┌────────

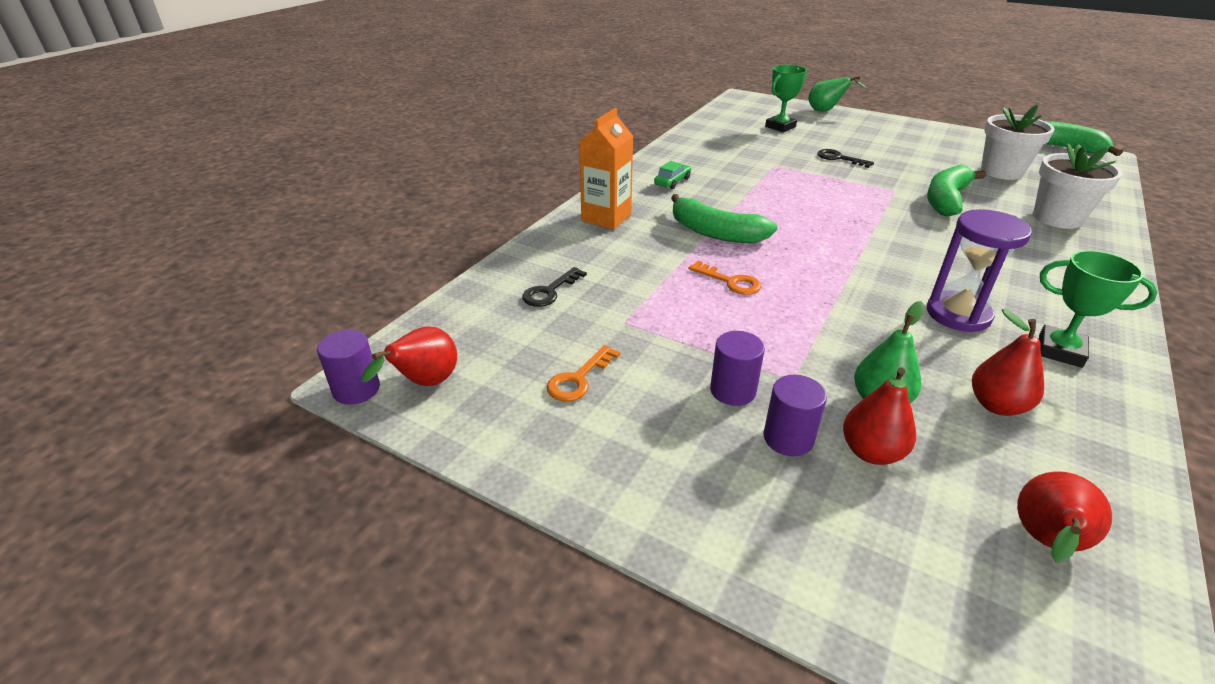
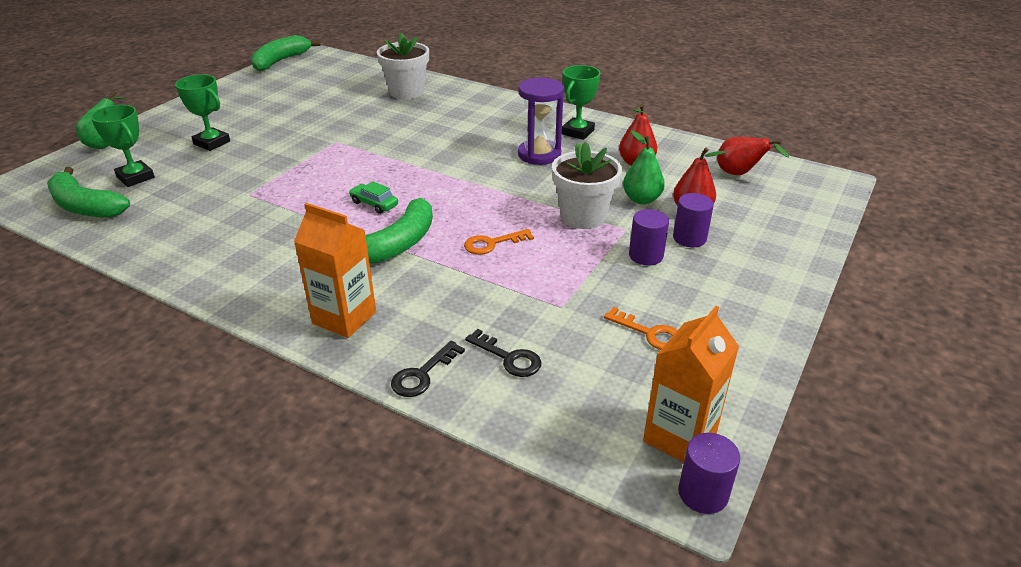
camera: 90 degrees left, 0 degrees up
(425, 383) = (680, 437): red pear -> orange carton
(672, 182) = (261, 265): green car -> green car (374, 204)
(730, 281) = (492, 243): orange key -> orange key turned 150 degrees counterclockwise
(839, 158) = (250, 156): black key -> black key (423, 374)
(853, 142) = (212, 143): none -> green trophy
(946, 200) = (363, 124): green banana -> green banana (85, 206)
(1001, 172) = (317, 92): white flower pot -> white flower pot (583, 216)

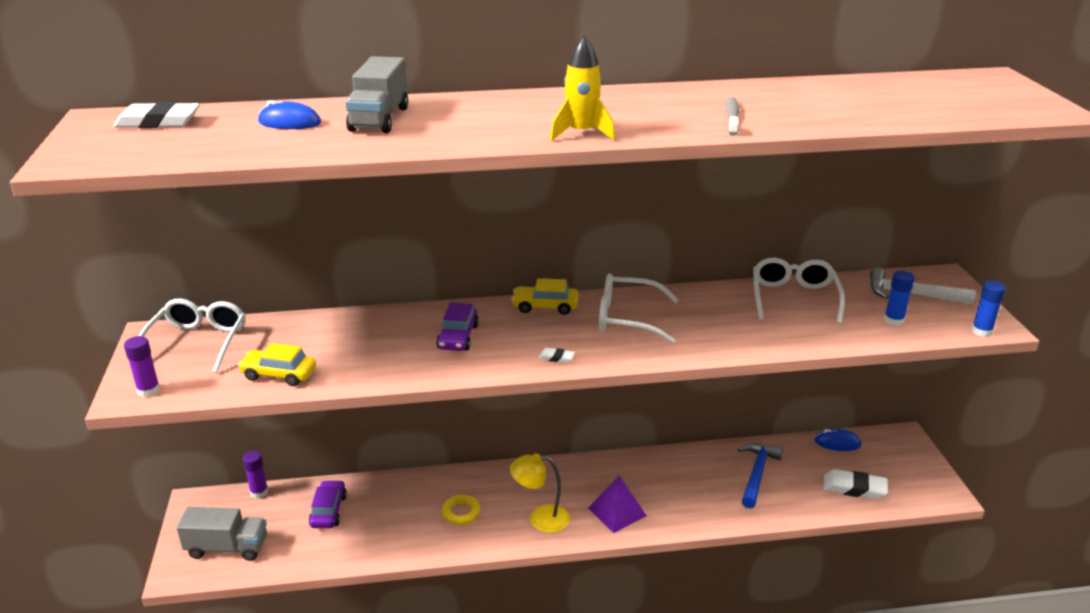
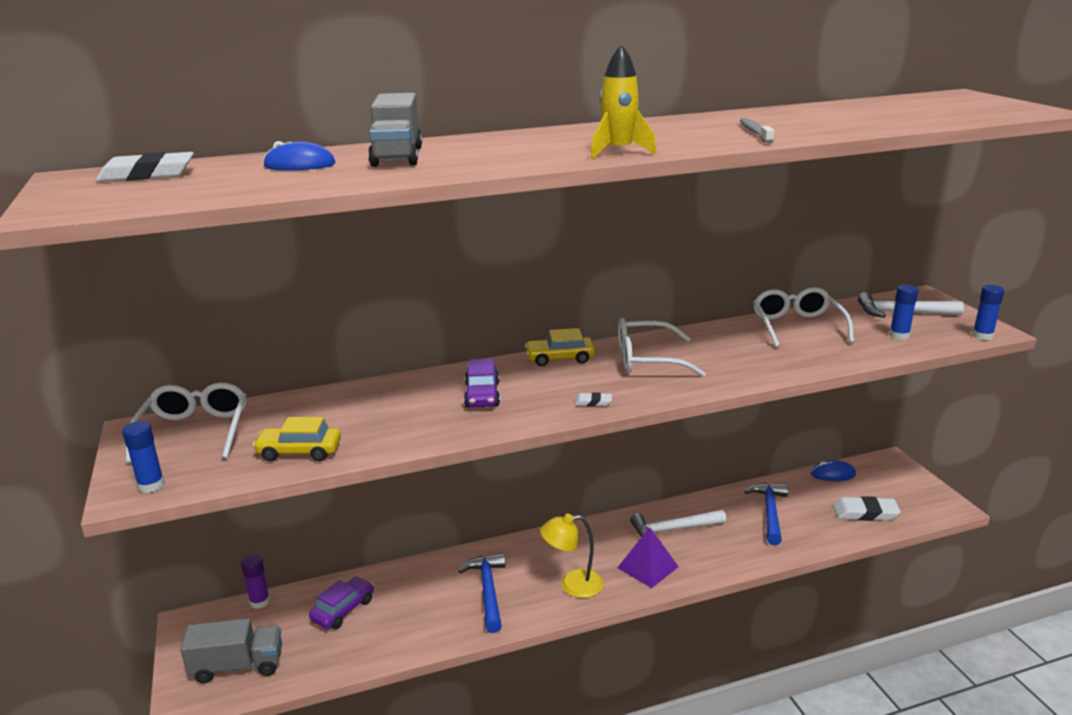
camera: 10 degrees left, 5 degrees down
(148, 390) = (151, 485): purple glue stick -> blue glue stick
(328, 511) = (343, 610): purple car -> purple car turned 45 degrees clockwise
(461, 512) = (488, 591): yellow ring -> blue hammer
(654, 478) = (673, 530): none -> white hammer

└────────

Each line in the records that carries "white" must be copied out.

→ Solution to this task
(1001, 172) = (317, 92): white flower pot -> white flower pot (583, 216)
(654, 478) = (673, 530): none -> white hammer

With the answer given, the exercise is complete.